__EXTRACTED ENTRIES__:
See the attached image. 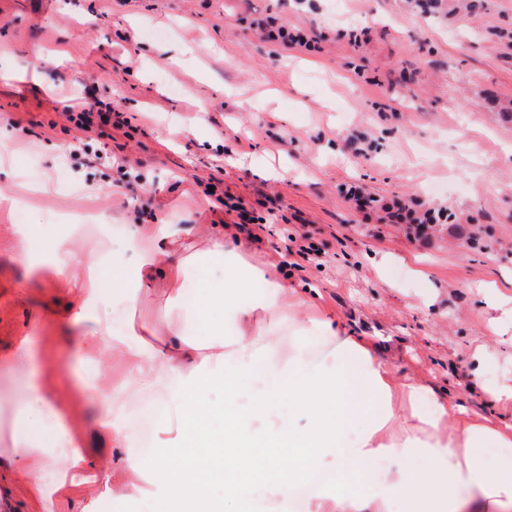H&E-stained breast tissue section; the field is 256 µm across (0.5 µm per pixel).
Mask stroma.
<instances>
[{"instance_id":"stroma-1","label":"stroma","mask_w":512,"mask_h":512,"mask_svg":"<svg viewBox=\"0 0 512 512\" xmlns=\"http://www.w3.org/2000/svg\"><path fill=\"white\" fill-rule=\"evenodd\" d=\"M266 16L314 32L316 49L268 41L252 25ZM202 43L208 53H196ZM89 86L125 112L129 136L64 118ZM78 137L99 161L70 158ZM2 149L12 159L0 194L25 211L0 206V512H41L8 456L28 398L16 359L26 336L44 391L72 405L67 430L127 486L121 497L84 486L56 512L158 504L149 474L127 485L124 449H102L95 434L97 409L79 392L89 326L67 316L72 295L49 267L20 259L87 216L141 225L146 241L151 225L175 224L187 248L229 231L256 266L286 234H307L322 254L288 280L318 291L311 314L345 322L396 375L424 373L470 416L512 420L476 384L480 368L512 383V326L488 332L497 312L484 293L493 283L512 298V0H443L426 14L414 0H0ZM353 185L450 218L408 235L356 210ZM226 194L238 212L220 204ZM242 212L266 220L259 238L239 226ZM163 288L156 278L142 306L97 316L153 330V346L197 335V318L172 311Z\"/></svg>"}]
</instances>
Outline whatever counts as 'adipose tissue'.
Returning <instances> with one entry per match:
<instances>
[{
	"mask_svg": "<svg viewBox=\"0 0 512 512\" xmlns=\"http://www.w3.org/2000/svg\"><path fill=\"white\" fill-rule=\"evenodd\" d=\"M157 245L141 250L136 227H128L126 246L135 254L131 267L112 278L127 308L143 301L142 286L156 274L169 277V301L184 308L186 286L197 278L200 290L192 304L212 340L196 339L153 354L143 351L135 330L121 334L92 328L80 340L83 357L104 371L113 357L130 365V389L160 383L180 410L186 432L184 447L167 450L151 465V478L160 491V512H224L232 501L248 512L257 485H271L279 512H288L295 485L308 472L332 465L336 484L318 488L309 512H512V462L492 460L495 448L512 447V423L486 424L472 419L451 398L437 394L418 376H397L375 356L365 337L327 317L307 314L311 297L289 286L280 271V258L264 267L244 259L242 246L224 235L210 236L204 248L177 254L172 247L180 232L172 224L154 228ZM87 246L80 237L53 247L55 276L66 279L81 267L78 305L73 321L87 320L91 307L109 303L102 290L104 272L98 262L81 263ZM224 266L223 281L205 272L209 262ZM301 313L298 328L304 343L288 362L274 355L278 318L284 310ZM231 341H224V334ZM329 337L339 341L334 365L310 367L306 341ZM224 392L222 407L207 395ZM85 397L100 411L97 429L109 444L125 443L115 401L101 387L84 386ZM288 404L308 421L306 428L289 426L275 433L256 430L271 407ZM61 396L31 384L30 399L19 409V438L11 449L30 486L39 495L43 512H53L55 498L87 484L109 485V470L95 467L79 448H69L68 465L48 470L37 455L45 421L64 431ZM224 416V434L215 436L208 423ZM428 468L416 469L417 460ZM395 468L379 471V464ZM224 486V497L212 492Z\"/></svg>",
	"mask_w": 512,
	"mask_h": 512,
	"instance_id": "adipose-tissue-1",
	"label": "adipose tissue"
}]
</instances>
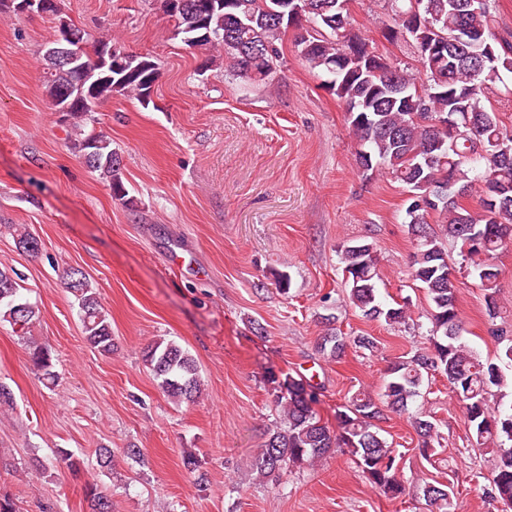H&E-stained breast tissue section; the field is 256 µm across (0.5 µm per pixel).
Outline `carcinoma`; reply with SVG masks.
<instances>
[{"mask_svg": "<svg viewBox=\"0 0 512 512\" xmlns=\"http://www.w3.org/2000/svg\"><path fill=\"white\" fill-rule=\"evenodd\" d=\"M343 0H302L301 13L284 18L288 0H185L175 19V35L190 49H204L210 57L222 56L224 68L254 82L274 73L283 58V37L299 31L295 47L300 59L325 77L323 86L344 105L350 128L358 142L356 164L364 173L384 170L413 194L405 209L404 223L415 252L412 279L421 285L431 309L428 345L412 356L389 362L381 401L364 392L353 394L336 412L333 430L316 412L320 388L290 374L270 375L268 383L281 418L268 428L253 461V470L263 480H276L290 468L312 466L332 448L345 446L366 480L389 499L406 494L404 479L396 465L395 449L381 435L380 423L388 413H410L429 378L441 374L450 391L460 390L470 438L491 455V479L486 495L512 508V329L492 325L489 335L502 349L498 361L482 360L463 339L465 332L456 298V267L448 261L449 239L459 249L483 291L488 315L498 307L501 269L495 255L512 246V205H493L481 198L473 210L460 205L454 192L493 178L512 193V161L505 163L480 153L473 141L508 138L512 129L498 115L491 94L501 73H512V40L493 30L490 7L472 10L466 0H421L420 14L432 27L409 28L399 22V13L410 10L412 0H385L388 20L384 38L407 47L417 67L397 58H385L379 71H362L347 63L350 57L377 51L375 43L347 29L348 10ZM463 39L460 48L431 50L442 35ZM76 40L59 35L48 43L45 87L50 100L65 98L70 127V145L88 171L96 175L112 195L123 200L128 191L122 180L121 156L112 140L101 133L85 131V101L100 103L114 95L132 96L149 103L158 78L155 61L148 55L123 52L110 39H91L82 28ZM496 49L497 62L488 60V45ZM110 47L124 54V65L116 69L93 60L97 48ZM78 56L64 63L61 56ZM439 76L447 83L436 82ZM458 120L456 134L439 129L438 122ZM443 226L437 234L429 218ZM482 233L479 250L466 247V239ZM20 249L31 256L41 254L38 239L26 228L15 229ZM349 299L361 315L389 326L409 319L408 303L389 307L378 296V257L366 241L344 245L340 250ZM21 277L13 269H0V321L27 333L36 316L35 307L23 296ZM77 301L87 342L103 354L112 353V324L85 273L71 267L60 281ZM377 352L375 337L347 336L333 328L319 337L320 354L339 361L348 349ZM34 367L44 379L55 382L47 346L31 345ZM143 360L162 390L176 403L195 401L202 378L195 360L180 345L165 340L153 342L143 351ZM497 394L492 408L488 396ZM424 456L436 455L442 447L439 423L432 415L411 417ZM423 498L437 512H451L448 486L427 483ZM91 512H112V495L96 483L84 486Z\"/></svg>", "mask_w": 512, "mask_h": 512, "instance_id": "carcinoma-1", "label": "carcinoma"}]
</instances>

__GIVEN EXERCISE__: Filter the records down to the lines that contain the string "adipose", and copy those lines.

__RESULT OF THIS TASK__:
Outline whatever counts as 'adipose tissue'.
	"instance_id": "adipose-tissue-1",
	"label": "adipose tissue"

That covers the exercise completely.